Exercise instructions:
Write down, unchanged, the entries from the first line through the line holding "repainted,sprinkling can/blue,[156 215],sprinkling". Include no other line.

Records excerpted from a collection:
= Beginning of Section =
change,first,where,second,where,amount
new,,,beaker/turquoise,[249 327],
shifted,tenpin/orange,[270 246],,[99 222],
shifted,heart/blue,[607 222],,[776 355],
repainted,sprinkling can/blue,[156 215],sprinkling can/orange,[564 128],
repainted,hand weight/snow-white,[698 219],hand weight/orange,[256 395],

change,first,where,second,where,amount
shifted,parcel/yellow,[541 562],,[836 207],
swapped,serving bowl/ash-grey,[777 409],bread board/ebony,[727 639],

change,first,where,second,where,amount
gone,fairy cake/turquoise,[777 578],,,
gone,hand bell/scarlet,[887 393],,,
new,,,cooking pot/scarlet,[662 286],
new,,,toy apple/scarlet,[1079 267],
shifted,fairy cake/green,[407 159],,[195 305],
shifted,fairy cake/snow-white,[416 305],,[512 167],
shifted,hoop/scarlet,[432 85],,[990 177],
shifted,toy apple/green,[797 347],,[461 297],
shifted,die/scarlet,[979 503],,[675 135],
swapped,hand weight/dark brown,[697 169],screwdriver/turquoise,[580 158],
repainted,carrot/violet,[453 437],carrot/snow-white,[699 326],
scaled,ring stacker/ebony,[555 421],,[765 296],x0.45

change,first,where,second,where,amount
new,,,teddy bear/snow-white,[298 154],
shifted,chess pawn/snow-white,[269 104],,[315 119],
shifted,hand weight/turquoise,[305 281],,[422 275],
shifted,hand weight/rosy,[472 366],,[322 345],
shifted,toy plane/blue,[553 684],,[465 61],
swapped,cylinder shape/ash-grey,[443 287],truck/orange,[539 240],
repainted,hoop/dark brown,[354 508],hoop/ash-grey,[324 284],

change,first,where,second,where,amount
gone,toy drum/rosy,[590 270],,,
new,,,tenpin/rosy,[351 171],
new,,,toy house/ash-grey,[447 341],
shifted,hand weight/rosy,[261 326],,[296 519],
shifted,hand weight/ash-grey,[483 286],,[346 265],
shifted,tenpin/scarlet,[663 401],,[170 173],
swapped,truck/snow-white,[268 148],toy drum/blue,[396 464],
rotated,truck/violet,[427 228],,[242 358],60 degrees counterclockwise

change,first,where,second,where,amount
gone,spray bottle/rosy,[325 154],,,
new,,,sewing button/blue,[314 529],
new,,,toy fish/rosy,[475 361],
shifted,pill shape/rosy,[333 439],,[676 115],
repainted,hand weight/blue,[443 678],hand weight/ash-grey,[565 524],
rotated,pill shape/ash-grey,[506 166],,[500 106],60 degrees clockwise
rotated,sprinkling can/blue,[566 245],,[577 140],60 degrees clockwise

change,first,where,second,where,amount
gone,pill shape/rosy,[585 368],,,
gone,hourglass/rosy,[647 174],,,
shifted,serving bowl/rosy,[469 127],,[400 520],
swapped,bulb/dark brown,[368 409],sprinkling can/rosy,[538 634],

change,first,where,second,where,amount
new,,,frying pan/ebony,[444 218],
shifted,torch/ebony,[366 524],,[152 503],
= End of Section =
Answer:
change,first,where,second,where,amount
new,,,beaker/turquoise,[249 327],
shifted,tenpin/orange,[270 246],,[99 222],
shifted,heart/blue,[607 222],,[776 355],
repainted,sprinkling can/blue,[156 215],sprinkling can/orange,[564 128],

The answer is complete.